Task directions ->
Please write out only the lines from the line with "black triangle: (411, 543)" to the line with "yellow arrow: (250, 169)", inclusive, exactly as they stand below, without the pictures.

── Study material

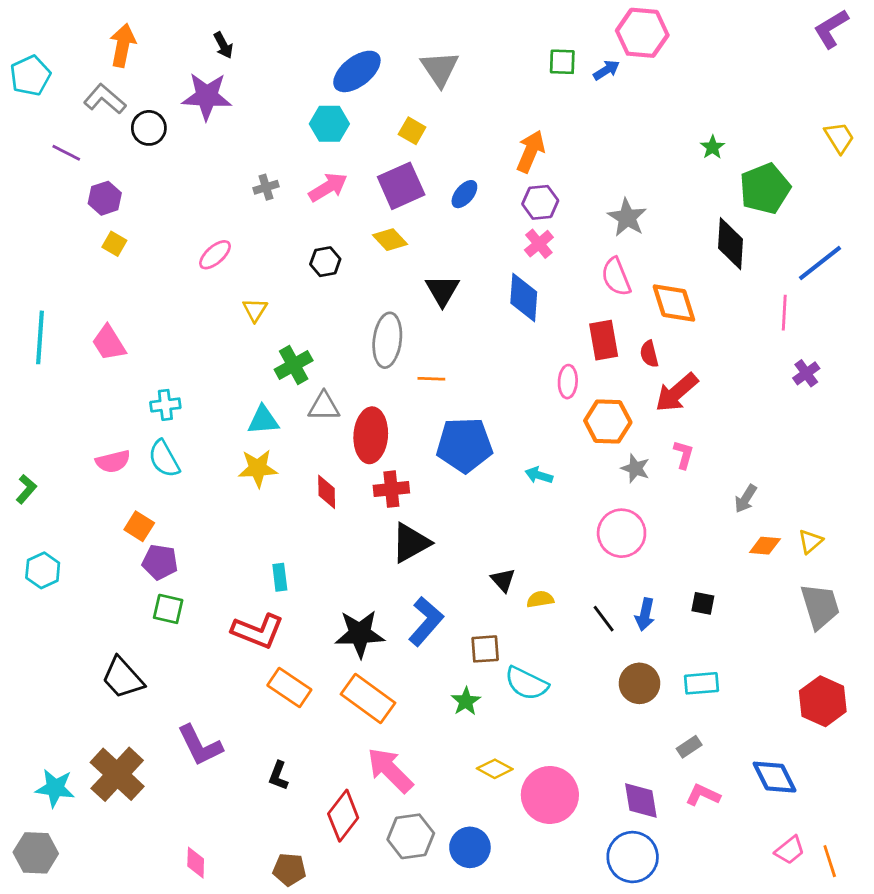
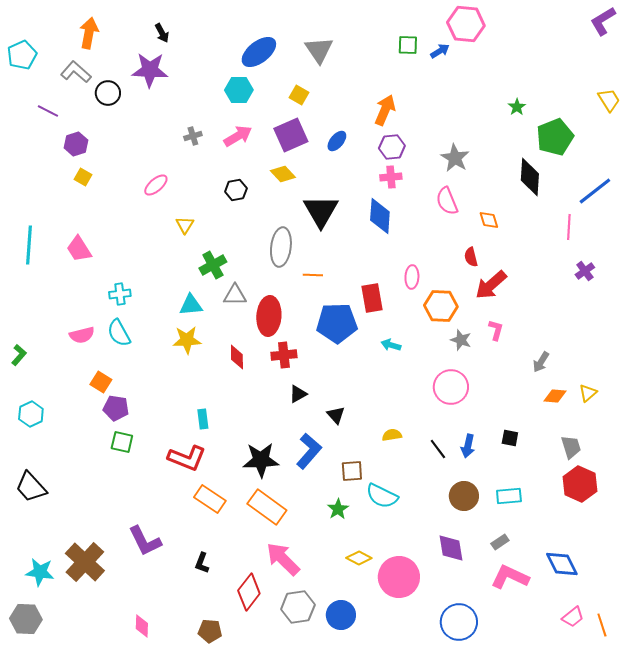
pink cross: (539, 244) -> (391, 177), turned 35
black triangle: (442, 291) -> (321, 211), size x1.4
orange diamond: (674, 303) -> (489, 220), size x0.6
red rectangle: (604, 340) -> (372, 298), moved
black triangle: (411, 543) -> (298, 394), size x0.6
black triangle: (503, 580) -> (336, 415), moved
gray trapezoid: (820, 606) -> (571, 447), moved, size x0.7
black trapezoid: (123, 678) -> (31, 487), moved
red hexagon: (823, 701) -> (580, 484), moved
pink L-shape: (703, 795) -> (510, 577), size x1.5
purple diamond: (641, 801) -> (451, 548), moved

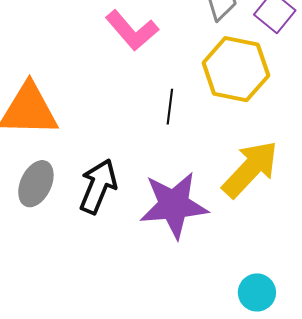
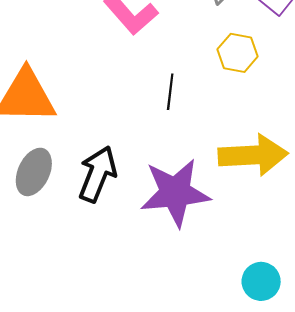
yellow hexagon: (236, 69) -> (238, 53), size x0.6
yellow arrow: (250, 169) -> (253, 155), turned 44

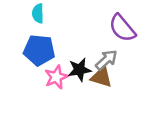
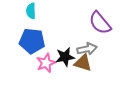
gray arrow: (106, 60) -> (87, 49), turned 30

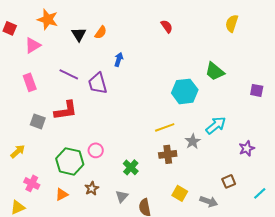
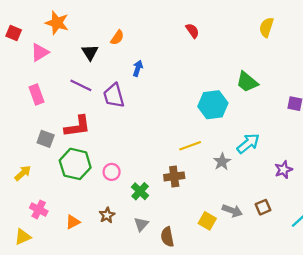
black triangle: (79, 34) -> (90, 52), moved
brown cross: (168, 154) -> (174, 176), moved
green hexagon: (70, 161) -> (75, 164), moved
green cross: (131, 167) -> (140, 191), moved
gray arrow: (209, 201) -> (232, 211), moved

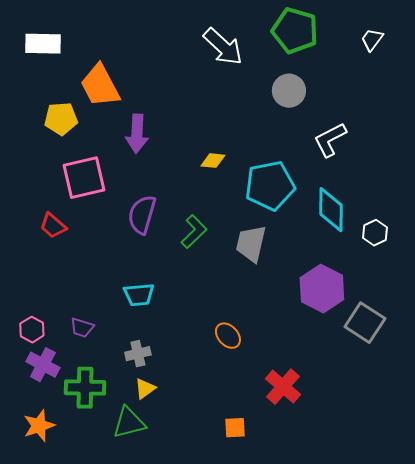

────

Completed exercise ->
black triangle: (411, 543) -> (298, 394), size x0.6
black triangle: (503, 580) -> (336, 415), moved
gray trapezoid: (820, 606) -> (571, 447), moved, size x0.7
black trapezoid: (123, 678) -> (31, 487), moved
red hexagon: (823, 701) -> (580, 484), moved
pink L-shape: (703, 795) -> (510, 577), size x1.5
purple diamond: (641, 801) -> (451, 548), moved

yellow hexagon: (236, 69) -> (238, 53), size x0.6
yellow arrow: (250, 169) -> (253, 155), turned 44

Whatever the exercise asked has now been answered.